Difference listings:

----

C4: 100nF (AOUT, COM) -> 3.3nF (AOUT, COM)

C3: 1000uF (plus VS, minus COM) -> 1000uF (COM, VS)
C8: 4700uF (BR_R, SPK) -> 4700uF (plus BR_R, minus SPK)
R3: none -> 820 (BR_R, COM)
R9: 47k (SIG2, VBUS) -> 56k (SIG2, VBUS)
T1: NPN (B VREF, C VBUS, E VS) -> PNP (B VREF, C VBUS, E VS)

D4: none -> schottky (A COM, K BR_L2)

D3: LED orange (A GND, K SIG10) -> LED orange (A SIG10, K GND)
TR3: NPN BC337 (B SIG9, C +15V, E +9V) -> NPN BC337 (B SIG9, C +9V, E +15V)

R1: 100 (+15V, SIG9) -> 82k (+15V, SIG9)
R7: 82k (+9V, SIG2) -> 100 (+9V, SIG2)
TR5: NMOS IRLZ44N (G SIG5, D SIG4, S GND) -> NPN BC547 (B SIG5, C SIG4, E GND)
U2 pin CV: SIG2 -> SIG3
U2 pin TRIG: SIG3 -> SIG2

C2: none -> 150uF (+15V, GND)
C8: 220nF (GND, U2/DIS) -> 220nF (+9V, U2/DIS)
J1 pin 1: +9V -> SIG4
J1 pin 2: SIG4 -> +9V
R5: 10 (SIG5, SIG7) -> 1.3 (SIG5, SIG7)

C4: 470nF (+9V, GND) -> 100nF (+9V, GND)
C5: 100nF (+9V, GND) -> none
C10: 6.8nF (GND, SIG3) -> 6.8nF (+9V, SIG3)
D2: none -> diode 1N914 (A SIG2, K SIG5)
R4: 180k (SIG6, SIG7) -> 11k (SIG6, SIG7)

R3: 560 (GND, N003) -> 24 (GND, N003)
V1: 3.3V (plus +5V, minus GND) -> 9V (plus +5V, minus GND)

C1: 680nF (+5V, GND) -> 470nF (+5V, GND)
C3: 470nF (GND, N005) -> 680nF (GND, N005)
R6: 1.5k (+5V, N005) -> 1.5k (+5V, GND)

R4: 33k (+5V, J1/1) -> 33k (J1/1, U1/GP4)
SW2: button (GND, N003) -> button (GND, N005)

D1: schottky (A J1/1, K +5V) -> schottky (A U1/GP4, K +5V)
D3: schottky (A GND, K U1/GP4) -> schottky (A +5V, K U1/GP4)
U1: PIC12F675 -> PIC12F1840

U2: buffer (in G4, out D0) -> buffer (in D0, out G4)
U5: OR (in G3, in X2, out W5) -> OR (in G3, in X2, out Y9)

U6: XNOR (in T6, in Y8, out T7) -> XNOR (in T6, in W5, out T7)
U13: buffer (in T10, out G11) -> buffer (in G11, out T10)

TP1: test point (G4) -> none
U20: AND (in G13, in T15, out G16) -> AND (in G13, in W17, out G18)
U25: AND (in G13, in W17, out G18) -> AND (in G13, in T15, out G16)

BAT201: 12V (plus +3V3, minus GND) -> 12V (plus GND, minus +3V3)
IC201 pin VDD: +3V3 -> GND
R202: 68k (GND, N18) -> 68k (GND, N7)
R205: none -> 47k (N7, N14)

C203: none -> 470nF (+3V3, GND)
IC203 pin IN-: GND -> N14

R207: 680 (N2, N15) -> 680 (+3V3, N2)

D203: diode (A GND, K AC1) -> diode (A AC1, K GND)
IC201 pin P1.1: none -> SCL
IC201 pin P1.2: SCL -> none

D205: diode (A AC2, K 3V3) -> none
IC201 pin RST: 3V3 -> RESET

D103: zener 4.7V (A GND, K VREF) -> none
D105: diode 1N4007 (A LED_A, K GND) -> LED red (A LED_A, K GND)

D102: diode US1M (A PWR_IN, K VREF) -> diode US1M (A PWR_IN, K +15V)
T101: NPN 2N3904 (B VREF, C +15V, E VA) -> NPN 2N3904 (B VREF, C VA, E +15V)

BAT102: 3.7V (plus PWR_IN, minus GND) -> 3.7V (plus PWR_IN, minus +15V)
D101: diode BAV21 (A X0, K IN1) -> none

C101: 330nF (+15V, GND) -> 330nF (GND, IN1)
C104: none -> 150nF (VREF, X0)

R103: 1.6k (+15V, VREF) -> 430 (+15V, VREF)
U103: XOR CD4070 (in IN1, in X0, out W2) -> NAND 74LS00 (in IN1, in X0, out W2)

----

*Assigned task*. Recopy the entries above exactly, with every line included.

*Answer area*.
C4: 100nF (AOUT, COM) -> 3.3nF (AOUT, COM)

C3: 1000uF (plus VS, minus COM) -> 1000uF (COM, VS)
C8: 4700uF (BR_R, SPK) -> 4700uF (plus BR_R, minus SPK)
R3: none -> 820 (BR_R, COM)
R9: 47k (SIG2, VBUS) -> 56k (SIG2, VBUS)
T1: NPN (B VREF, C VBUS, E VS) -> PNP (B VREF, C VBUS, E VS)

D4: none -> schottky (A COM, K BR_L2)

D3: LED orange (A GND, K SIG10) -> LED orange (A SIG10, K GND)
TR3: NPN BC337 (B SIG9, C +15V, E +9V) -> NPN BC337 (B SIG9, C +9V, E +15V)

R1: 100 (+15V, SIG9) -> 82k (+15V, SIG9)
R7: 82k (+9V, SIG2) -> 100 (+9V, SIG2)
TR5: NMOS IRLZ44N (G SIG5, D SIG4, S GND) -> NPN BC547 (B SIG5, C SIG4, E GND)
U2 pin CV: SIG2 -> SIG3
U2 pin TRIG: SIG3 -> SIG2

C2: none -> 150uF (+15V, GND)
C8: 220nF (GND, U2/DIS) -> 220nF (+9V, U2/DIS)
J1 pin 1: +9V -> SIG4
J1 pin 2: SIG4 -> +9V
R5: 10 (SIG5, SIG7) -> 1.3 (SIG5, SIG7)

C4: 470nF (+9V, GND) -> 100nF (+9V, GND)
C5: 100nF (+9V, GND) -> none
C10: 6.8nF (GND, SIG3) -> 6.8nF (+9V, SIG3)
D2: none -> diode 1N914 (A SIG2, K SIG5)
R4: 180k (SIG6, SIG7) -> 11k (SIG6, SIG7)

R3: 560 (GND, N003) -> 24 (GND, N003)
V1: 3.3V (plus +5V, minus GND) -> 9V (plus +5V, minus GND)

C1: 680nF (+5V, GND) -> 470nF (+5V, GND)
C3: 470nF (GND, N005) -> 680nF (GND, N005)
R6: 1.5k (+5V, N005) -> 1.5k (+5V, GND)

R4: 33k (+5V, J1/1) -> 33k (J1/1, U1/GP4)
SW2: button (GND, N003) -> button (GND, N005)

D1: schottky (A J1/1, K +5V) -> schottky (A U1/GP4, K +5V)
D3: schottky (A GND, K U1/GP4) -> schottky (A +5V, K U1/GP4)
U1: PIC12F675 -> PIC12F1840

U2: buffer (in G4, out D0) -> buffer (in D0, out G4)
U5: OR (in G3, in X2, out W5) -> OR (in G3, in X2, out Y9)

U6: XNOR (in T6, in Y8, out T7) -> XNOR (in T6, in W5, out T7)
U13: buffer (in T10, out G11) -> buffer (in G11, out T10)

TP1: test point (G4) -> none
U20: AND (in G13, in T15, out G16) -> AND (in G13, in W17, out G18)
U25: AND (in G13, in W17, out G18) -> AND (in G13, in T15, out G16)

BAT201: 12V (plus +3V3, minus GND) -> 12V (plus GND, minus +3V3)
IC201 pin VDD: +3V3 -> GND
R202: 68k (GND, N18) -> 68k (GND, N7)
R205: none -> 47k (N7, N14)

C203: none -> 470nF (+3V3, GND)
IC203 pin IN-: GND -> N14

R207: 680 (N2, N15) -> 680 (+3V3, N2)

D203: diode (A GND, K AC1) -> diode (A AC1, K GND)
IC201 pin P1.1: none -> SCL
IC201 pin P1.2: SCL -> none

D205: diode (A AC2, K 3V3) -> none
IC201 pin RST: 3V3 -> RESET

D103: zener 4.7V (A GND, K VREF) -> none
D105: diode 1N4007 (A LED_A, K GND) -> LED red (A LED_A, K GND)

D102: diode US1M (A PWR_IN, K VREF) -> diode US1M (A PWR_IN, K +15V)
T101: NPN 2N3904 (B VREF, C +15V, E VA) -> NPN 2N3904 (B VREF, C VA, E +15V)

BAT102: 3.7V (plus PWR_IN, minus GND) -> 3.7V (plus PWR_IN, minus +15V)
D101: diode BAV21 (A X0, K IN1) -> none

C101: 330nF (+15V, GND) -> 330nF (GND, IN1)
C104: none -> 150nF (VREF, X0)

R103: 1.6k (+15V, VREF) -> 430 (+15V, VREF)
U103: XOR CD4070 (in IN1, in X0, out W2) -> NAND 74LS00 (in IN1, in X0, out W2)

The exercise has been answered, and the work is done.